Exercise instructions => Pictures must not appear in the copy. Set down exactly the line with "L3: 4.7mH (GND, SIG) -> none" and each line after it through the end of the data below.

Available records =>
_ _ _

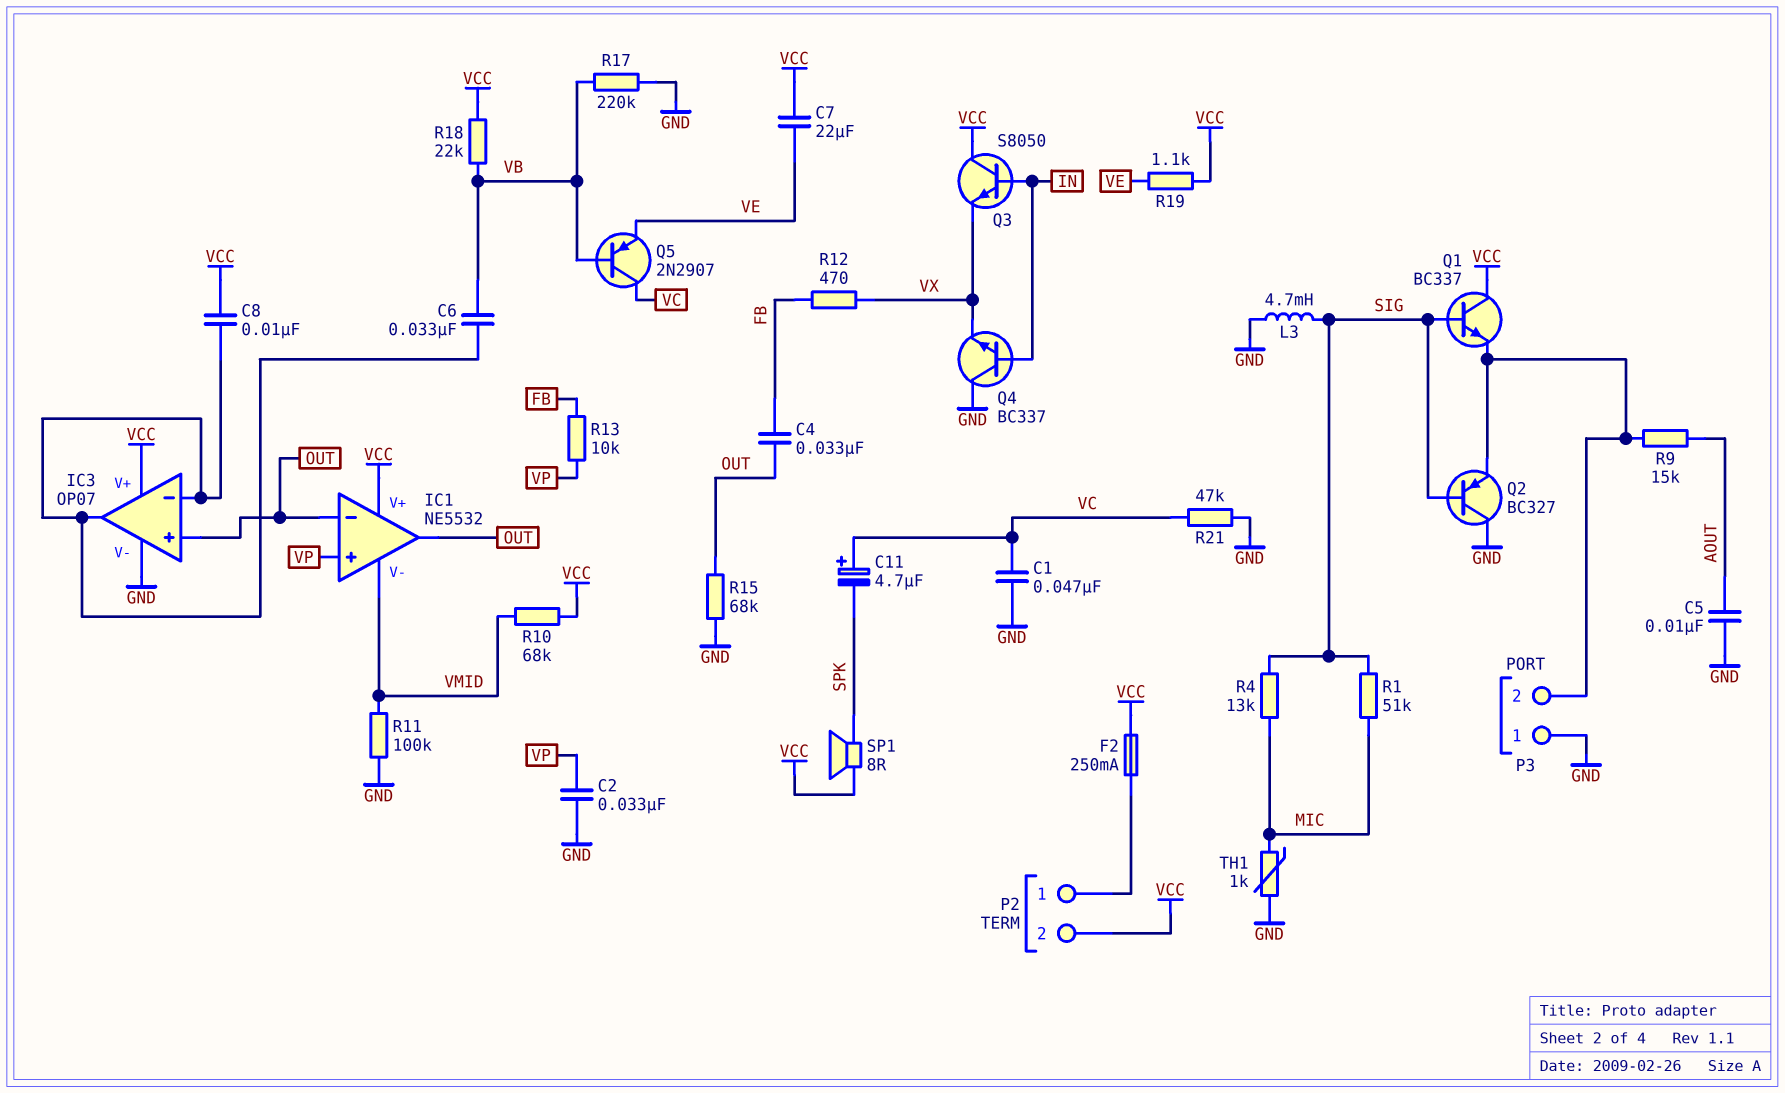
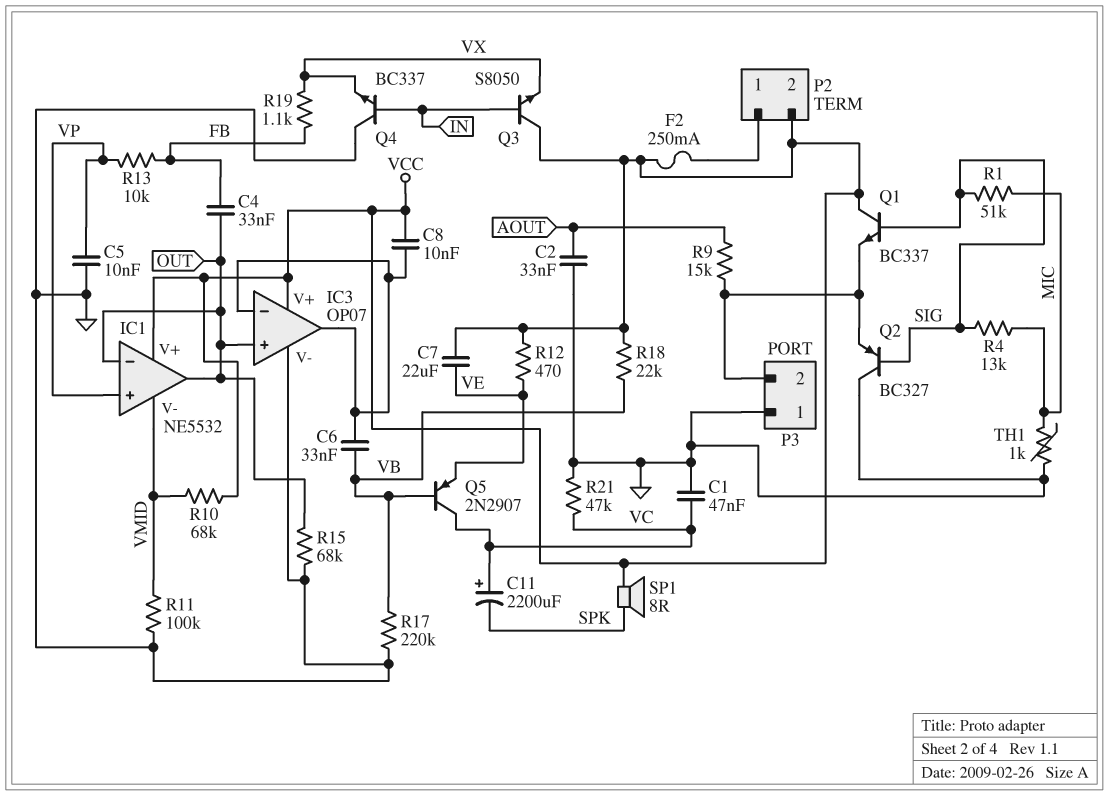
C2: 33nF (GND, VP) -> 33nF (AOUT, GND)
C5: 10nF (AOUT, GND) -> 10nF (GND, VP)
C11: 4.7uF (plus VC, minus SPK) -> 2200uF (plus VC, minus SPK)
L3: 4.7mH (GND, SIG) -> none
R12: 470 (FB, VX) -> 470 (VCC, VE)
R19: 1.1k (VCC, VE) -> 1.1k (FB, VX)

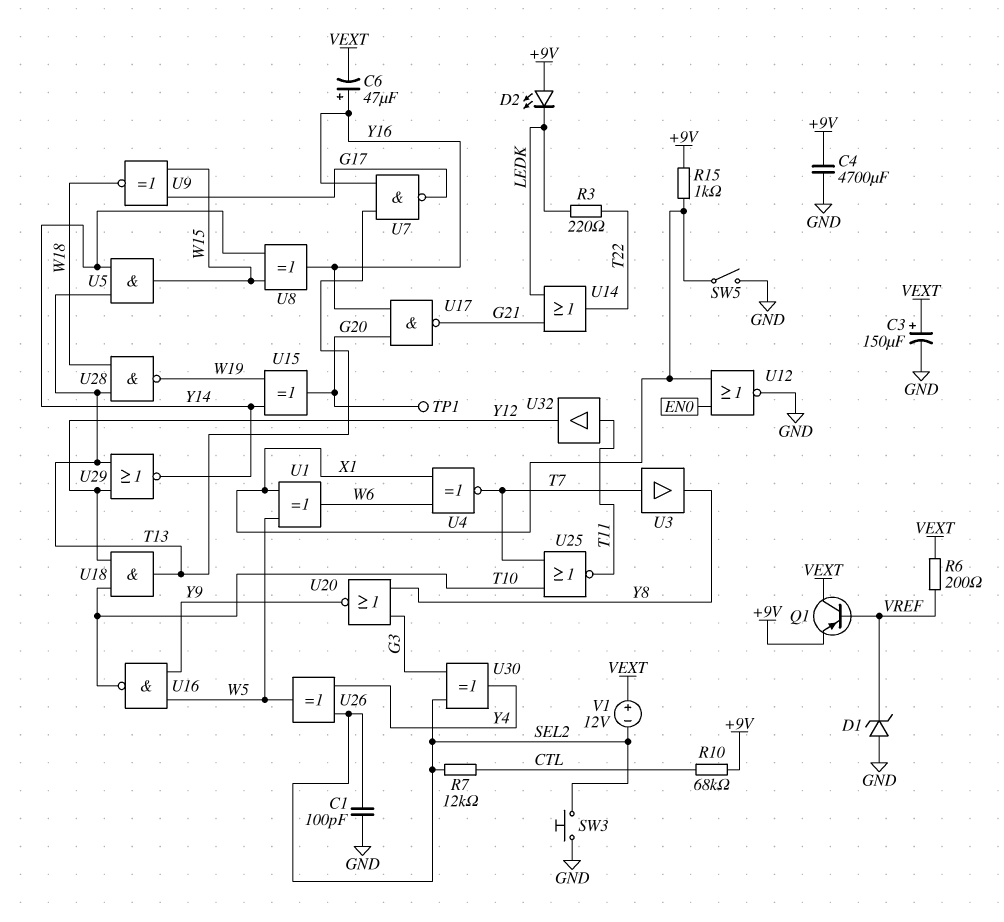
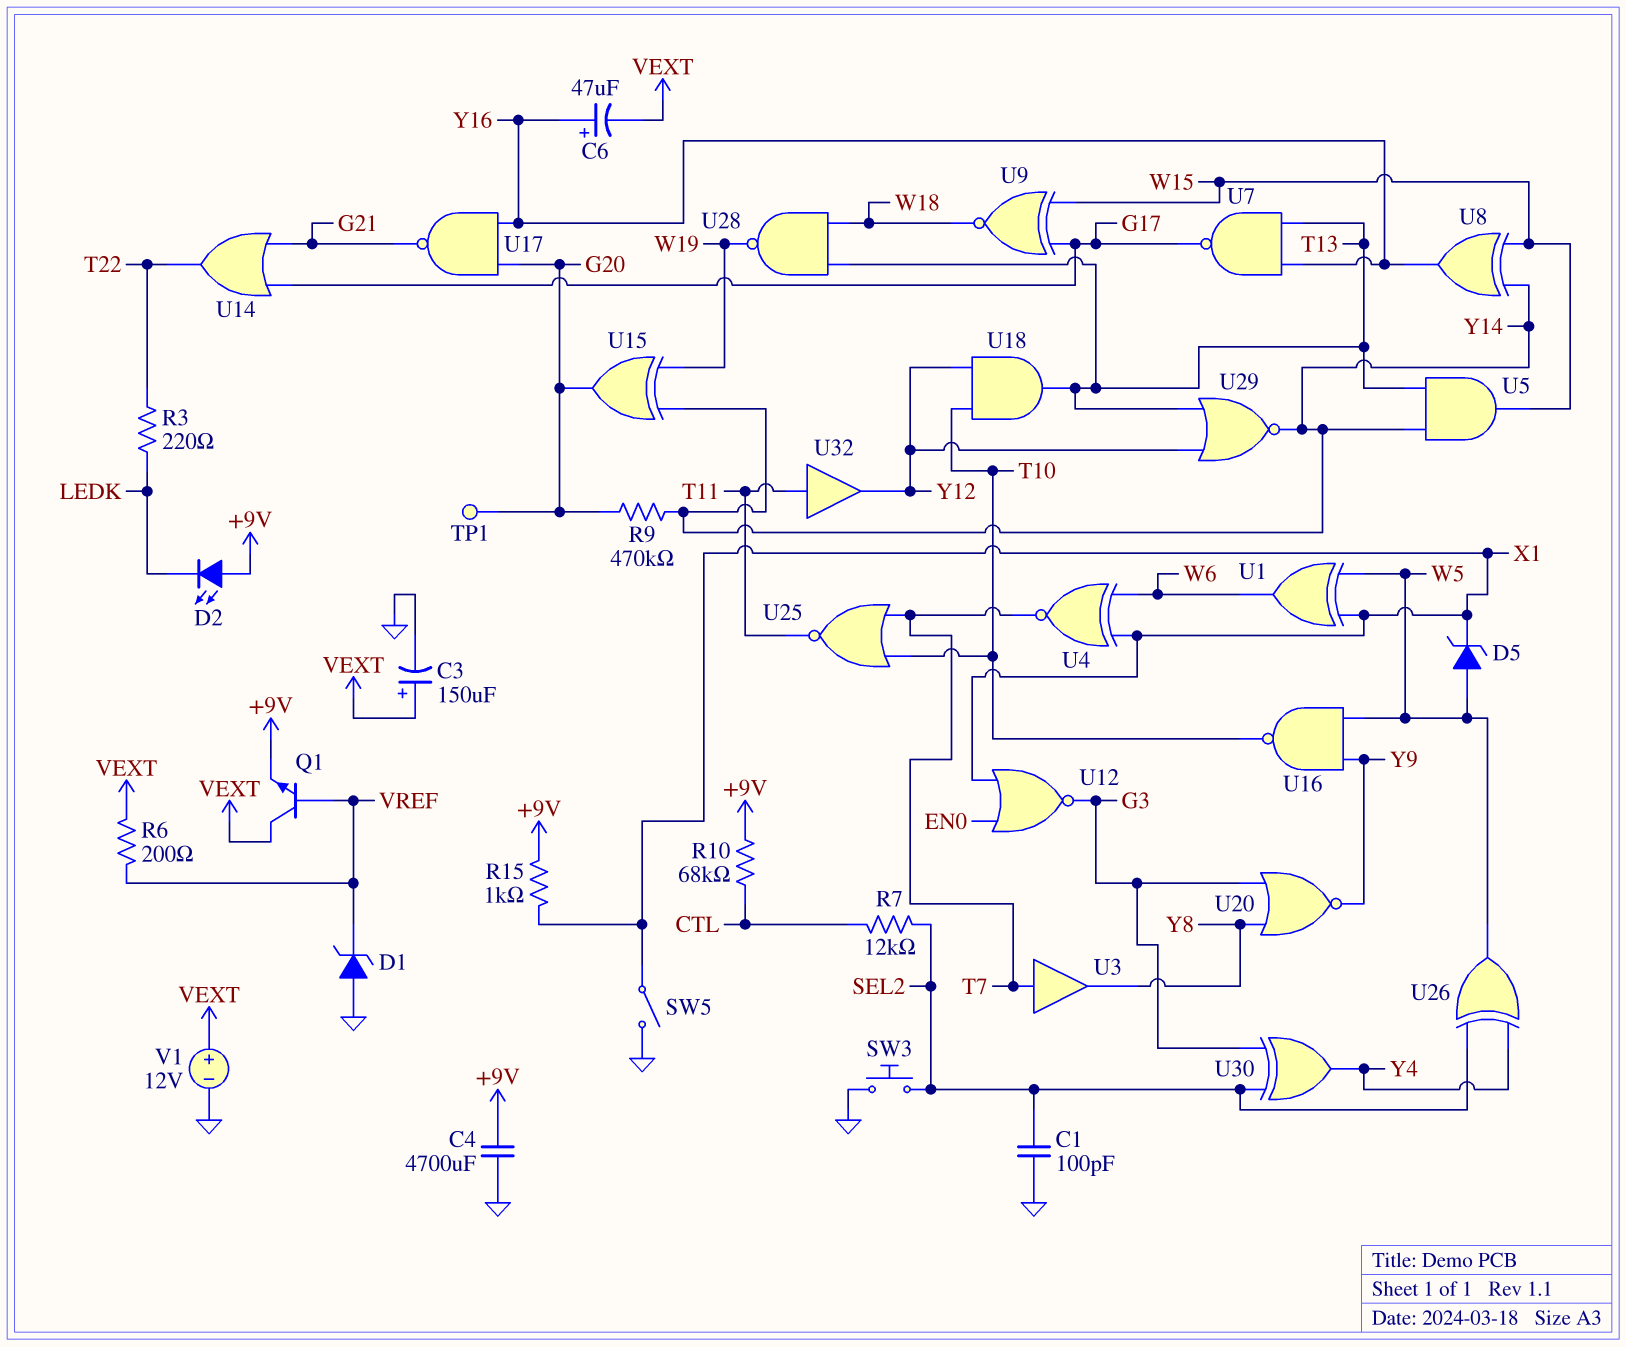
D5: none -> zener (A W5, K X1)
Q1: PNP (B VREF, C VEXT, E +9V) -> NPN (B VREF, C VEXT, E +9V)
R9: none -> 470k (G20, Y14)
U12: NOR (in EN0, in X1, out GND) -> NOR (in EN0, in X1, out G3)
U14: OR (in G21, in LEDK, out T22) -> OR (in G17, in G21, out T22)
V1: 12V (plus VEXT, minus SEL2) -> 12V (plus VEXT, minus GND)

_ _ _

Task answer =>
L3: 4.7mH (GND, SIG) -> none
R12: 470 (FB, VX) -> 470 (VCC, VE)
R19: 1.1k (VCC, VE) -> 1.1k (FB, VX)

D5: none -> zener (A W5, K X1)
Q1: PNP (B VREF, C VEXT, E +9V) -> NPN (B VREF, C VEXT, E +9V)
R9: none -> 470k (G20, Y14)
U12: NOR (in EN0, in X1, out GND) -> NOR (in EN0, in X1, out G3)
U14: OR (in G21, in LEDK, out T22) -> OR (in G17, in G21, out T22)
V1: 12V (plus VEXT, minus SEL2) -> 12V (plus VEXT, minus GND)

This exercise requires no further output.